WHAT YOU HAVE TO DO: Every line of the data below should be repeated exactly, and no picture should be copied.

[Edit tracking data]

"""

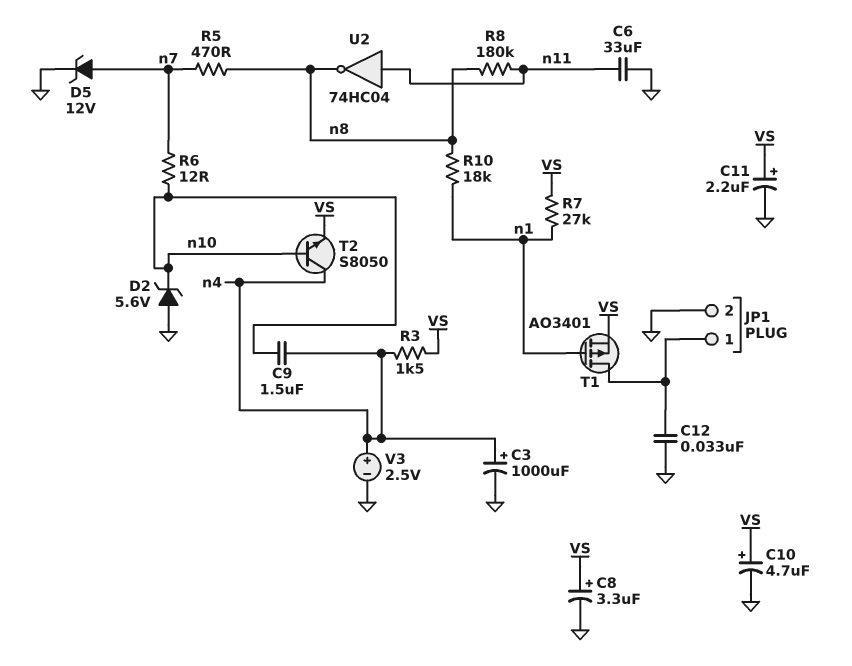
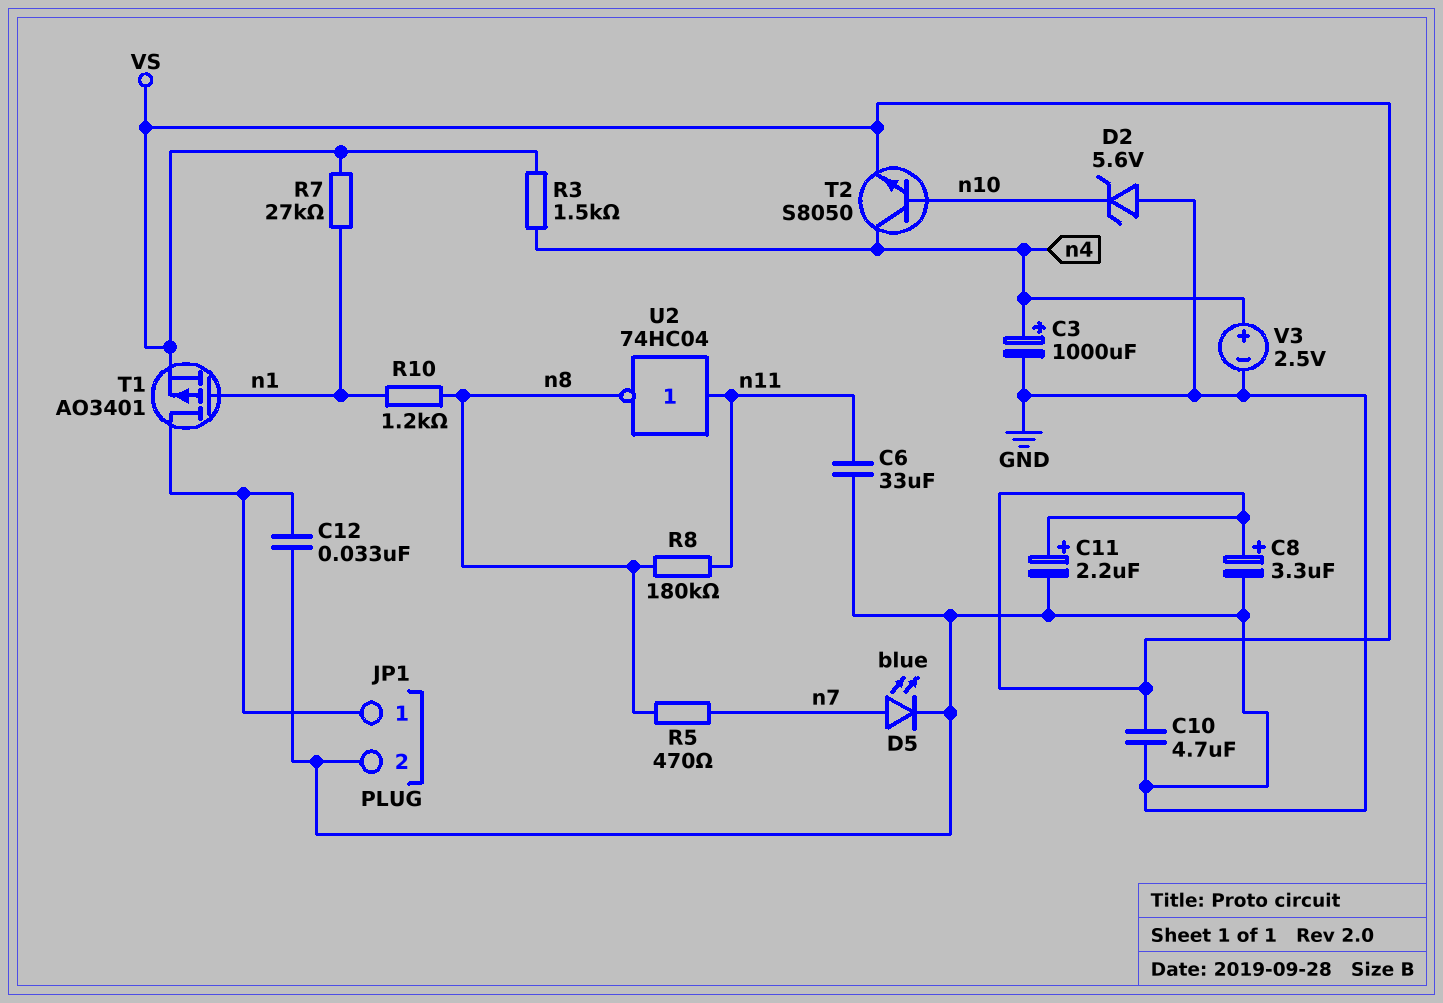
C9: 1.5uF (n4, n10) -> none
C10: 4.7uF (plus VS, minus GND) -> 4.7uF (GND, VS)
D5: zener 12V (A n7, K GND) -> LED blue (A n7, K GND)
R6: 12 (n7, n10) -> none
R10: 18k (n1, n8) -> 1.2k (n1, n8)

"""

OUTPUT OF THE TASK:
C9: 1.5uF (n4, n10) -> none
C10: 4.7uF (plus VS, minus GND) -> 4.7uF (GND, VS)
D5: zener 12V (A n7, K GND) -> LED blue (A n7, K GND)
R6: 12 (n7, n10) -> none
R10: 18k (n1, n8) -> 1.2k (n1, n8)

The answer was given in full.